Below are the entries; transcribe them exactly and drop every picture.

*** SUPPLIED ENTRIES Section Begins ***

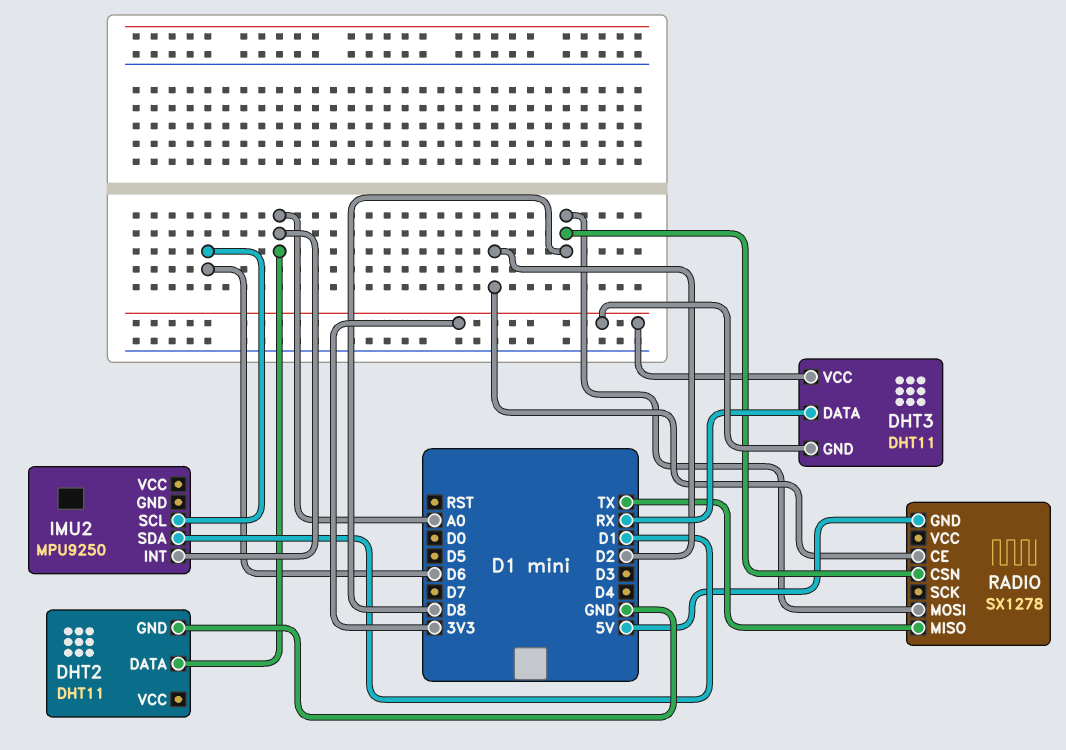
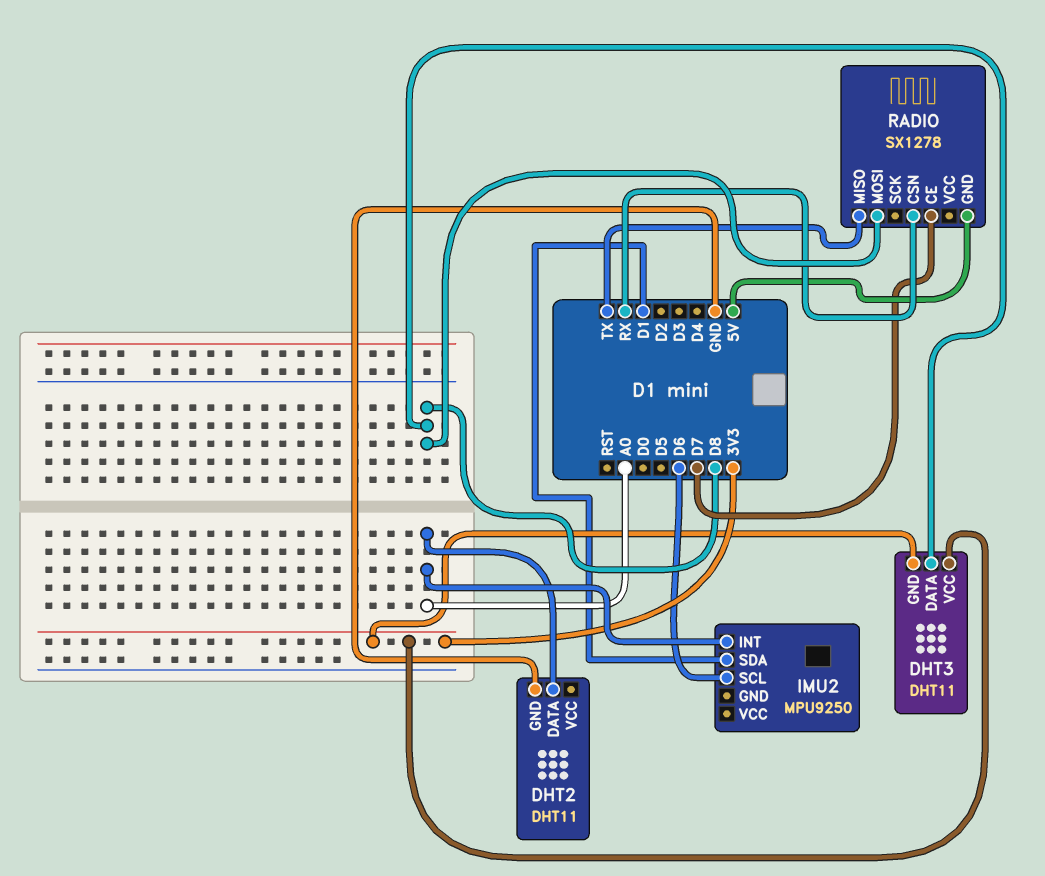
DHT3 pin DATA: RX -> D8
RADIO pin CE: D2 -> D7
RADIO pin CSN: D8 -> RX

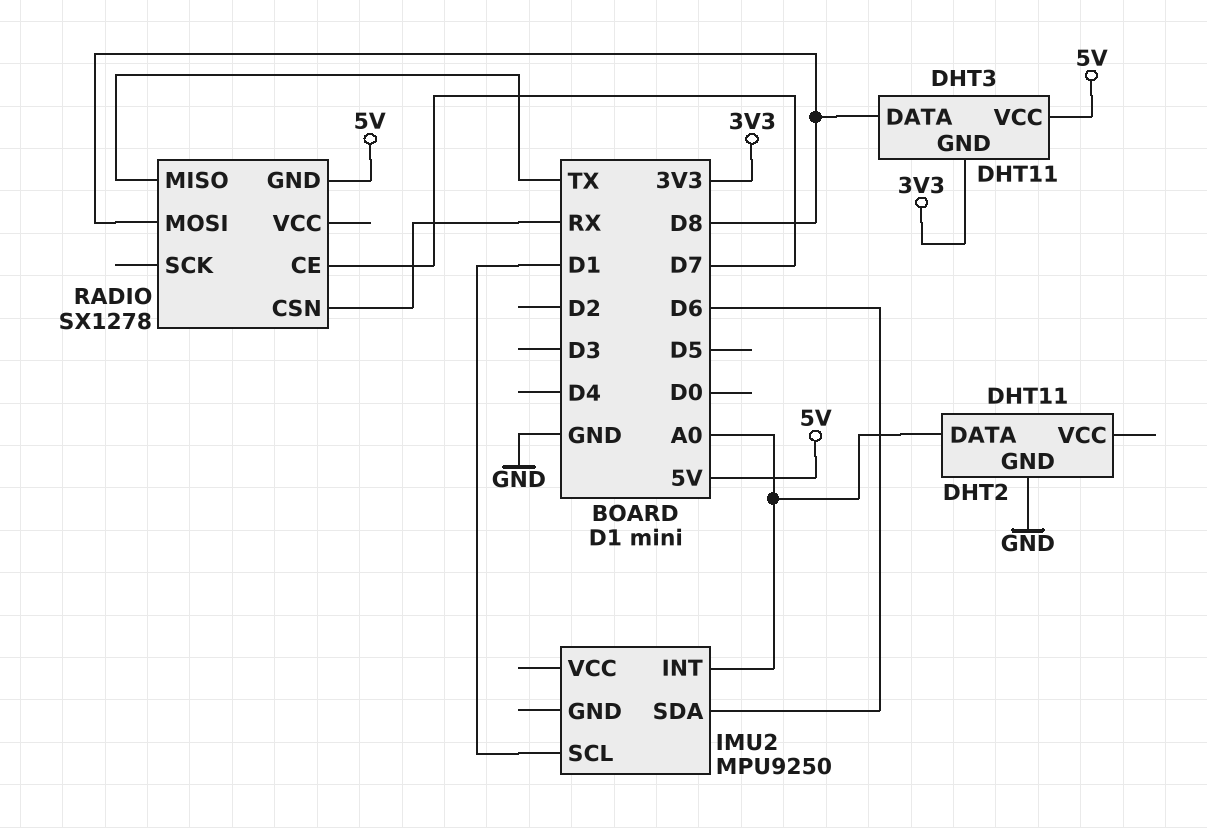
DHT3 pin VCC: 3V3 -> 5V
IMU2 pin SCL: D6 -> D1
IMU2 pin SDA: D1 -> D6

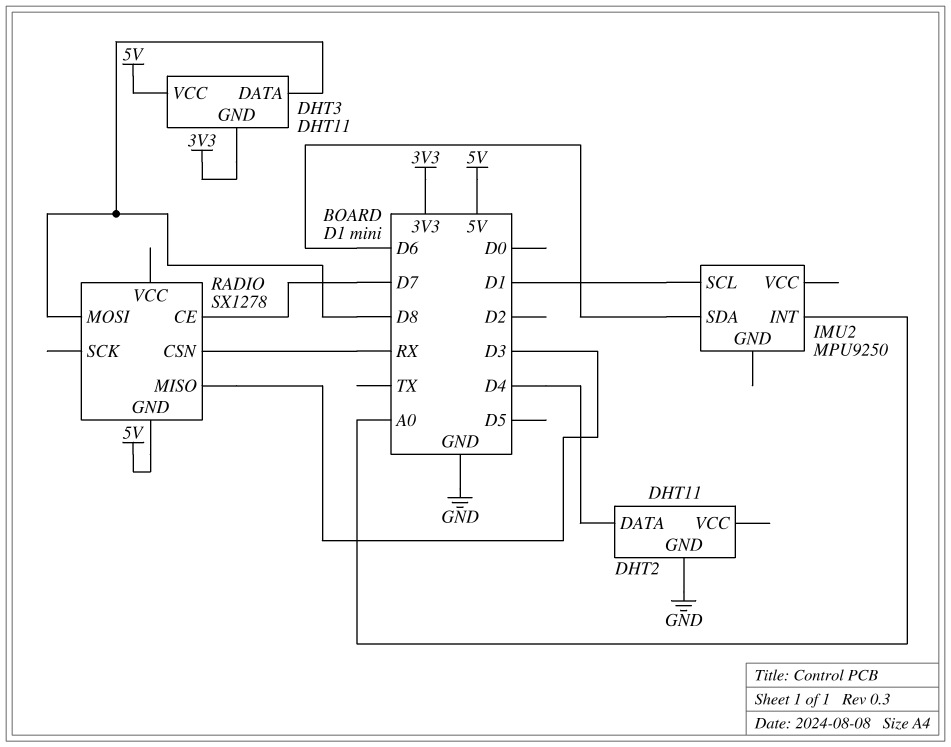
DHT2 pin DATA: A0 -> D4
RADIO pin MISO: TX -> D3

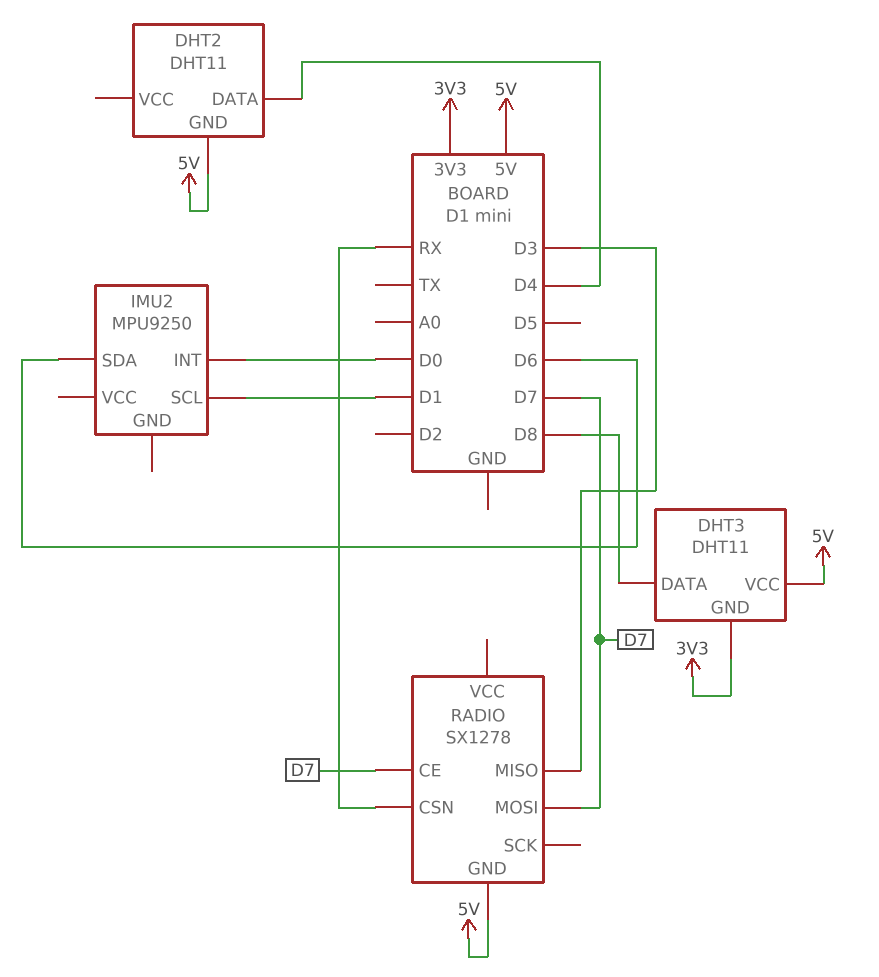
DHT2 pin GND: GND -> 5V
IMU2 pin INT: A0 -> D0
RADIO pin MOSI: D8 -> D7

*** SUPPLIED ENTRIES Section Ends ***

TASK RESPONSE -
DHT3 pin DATA: RX -> D8
RADIO pin CE: D2 -> D7
RADIO pin CSN: D8 -> RX

DHT3 pin VCC: 3V3 -> 5V
IMU2 pin SCL: D6 -> D1
IMU2 pin SDA: D1 -> D6

DHT2 pin DATA: A0 -> D4
RADIO pin MISO: TX -> D3

DHT2 pin GND: GND -> 5V
IMU2 pin INT: A0 -> D0
RADIO pin MOSI: D8 -> D7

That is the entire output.